• [What you need to do]
Using the records below, quote only the span that opens with the line containing "yellow plate E2:E3" and closes with the line containing "red round brick J1 level 3 -> none", exactly and inclusively.

• [Input data]
BEGIN

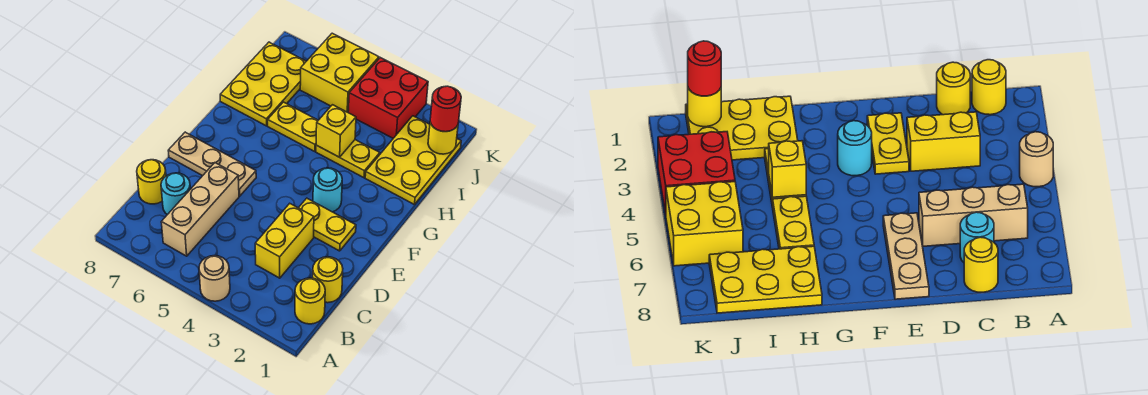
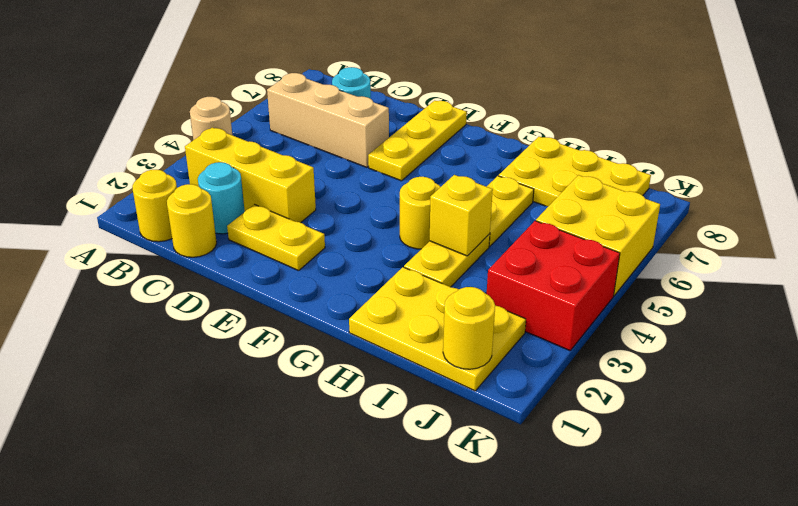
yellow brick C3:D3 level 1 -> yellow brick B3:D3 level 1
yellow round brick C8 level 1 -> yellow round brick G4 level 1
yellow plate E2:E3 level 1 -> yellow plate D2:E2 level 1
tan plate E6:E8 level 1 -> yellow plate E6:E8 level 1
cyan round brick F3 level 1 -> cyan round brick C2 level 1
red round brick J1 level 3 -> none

END
BEGIN

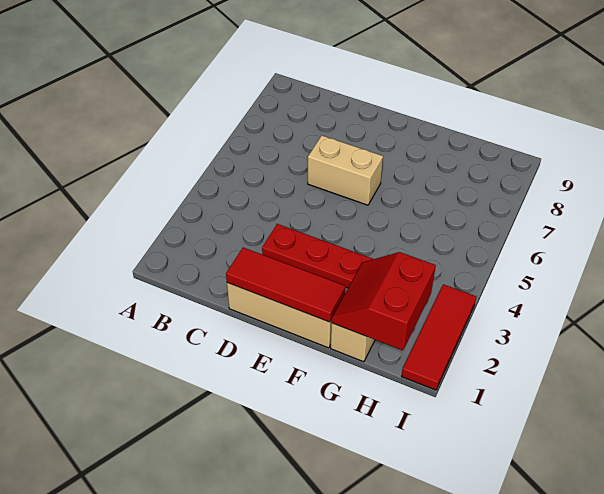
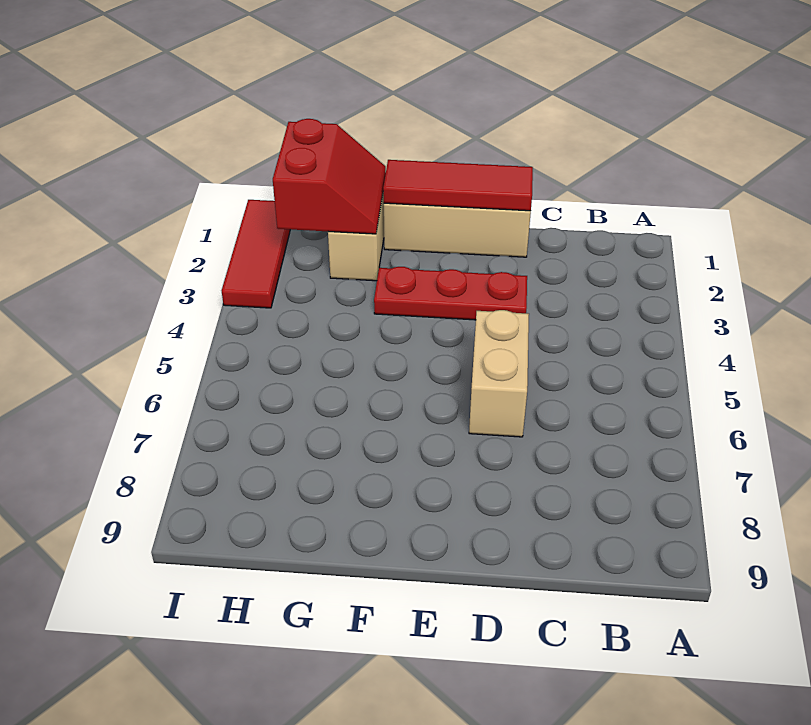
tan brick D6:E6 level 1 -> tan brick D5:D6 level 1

END
BEGIN

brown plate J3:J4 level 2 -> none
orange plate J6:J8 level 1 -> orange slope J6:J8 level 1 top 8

END

• [Answer space]
yellow plate E2:E3 level 1 -> yellow plate D2:E2 level 1
tan plate E6:E8 level 1 -> yellow plate E6:E8 level 1
cyan round brick F3 level 1 -> cyan round brick C2 level 1
red round brick J1 level 3 -> none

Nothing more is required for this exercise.